→ **Work instructions**
Give every line of the data again, unchanged, but with no pictures.

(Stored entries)
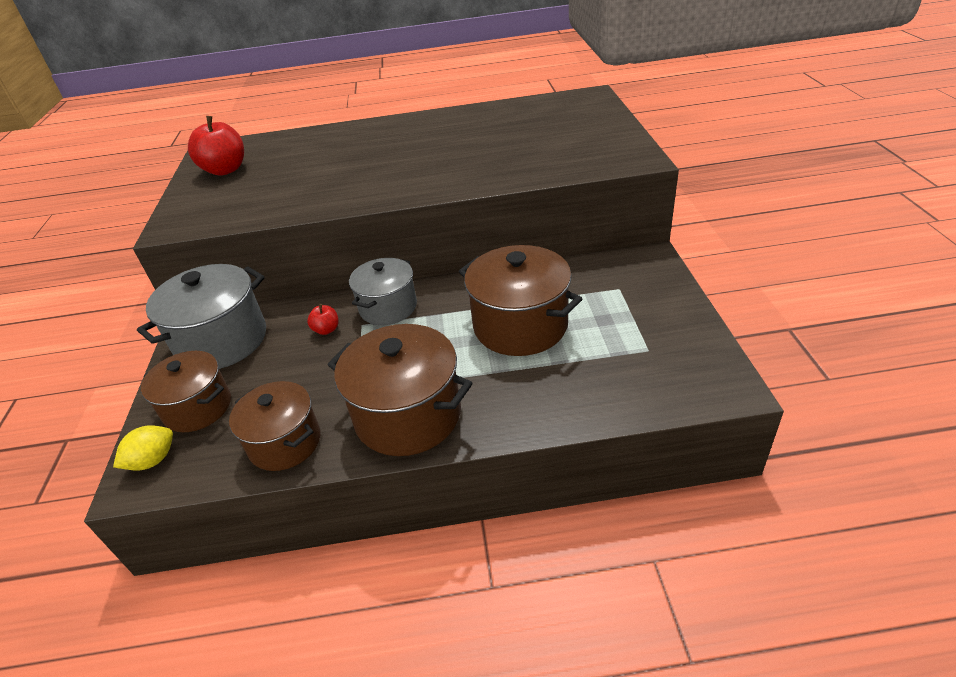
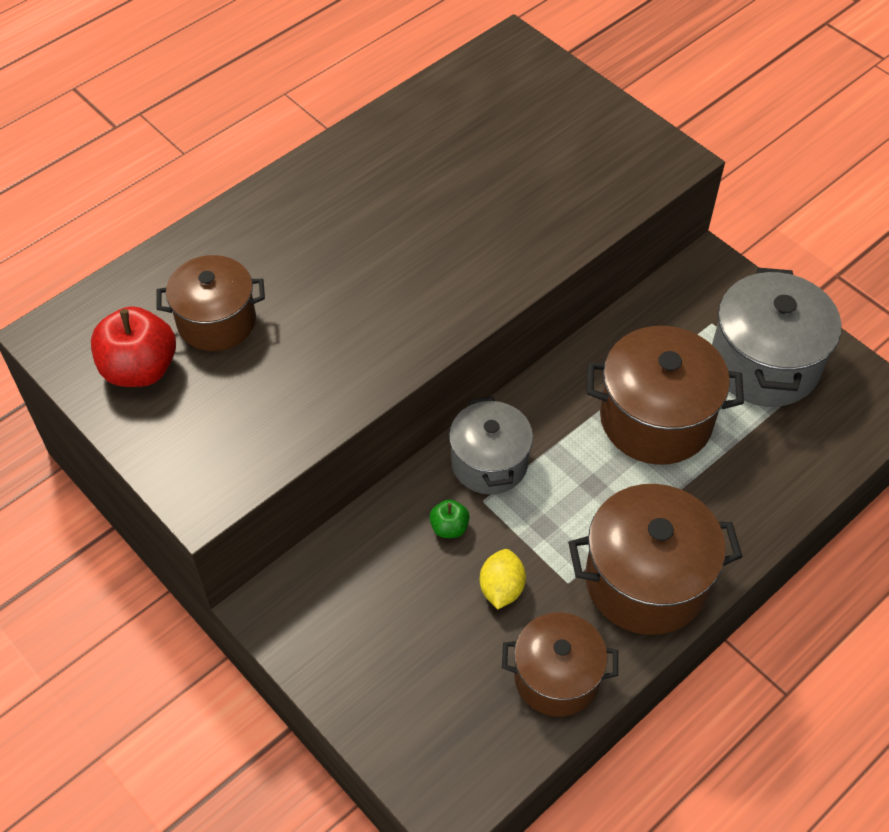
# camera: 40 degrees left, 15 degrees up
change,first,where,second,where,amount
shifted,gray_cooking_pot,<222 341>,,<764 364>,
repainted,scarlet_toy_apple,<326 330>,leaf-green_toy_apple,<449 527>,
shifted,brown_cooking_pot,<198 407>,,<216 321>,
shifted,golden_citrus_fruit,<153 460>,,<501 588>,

→ **Finished task**
# camera: 40 degrees left, 15 degrees up
change,first,where,second,where,amount
shifted,gray_cooking_pot,<222 341>,,<764 364>,
repainted,scarlet_toy_apple,<326 330>,leaf-green_toy_apple,<449 527>,
shifted,brown_cooking_pot,<198 407>,,<216 321>,
shifted,golden_citrus_fruit,<153 460>,,<501 588>,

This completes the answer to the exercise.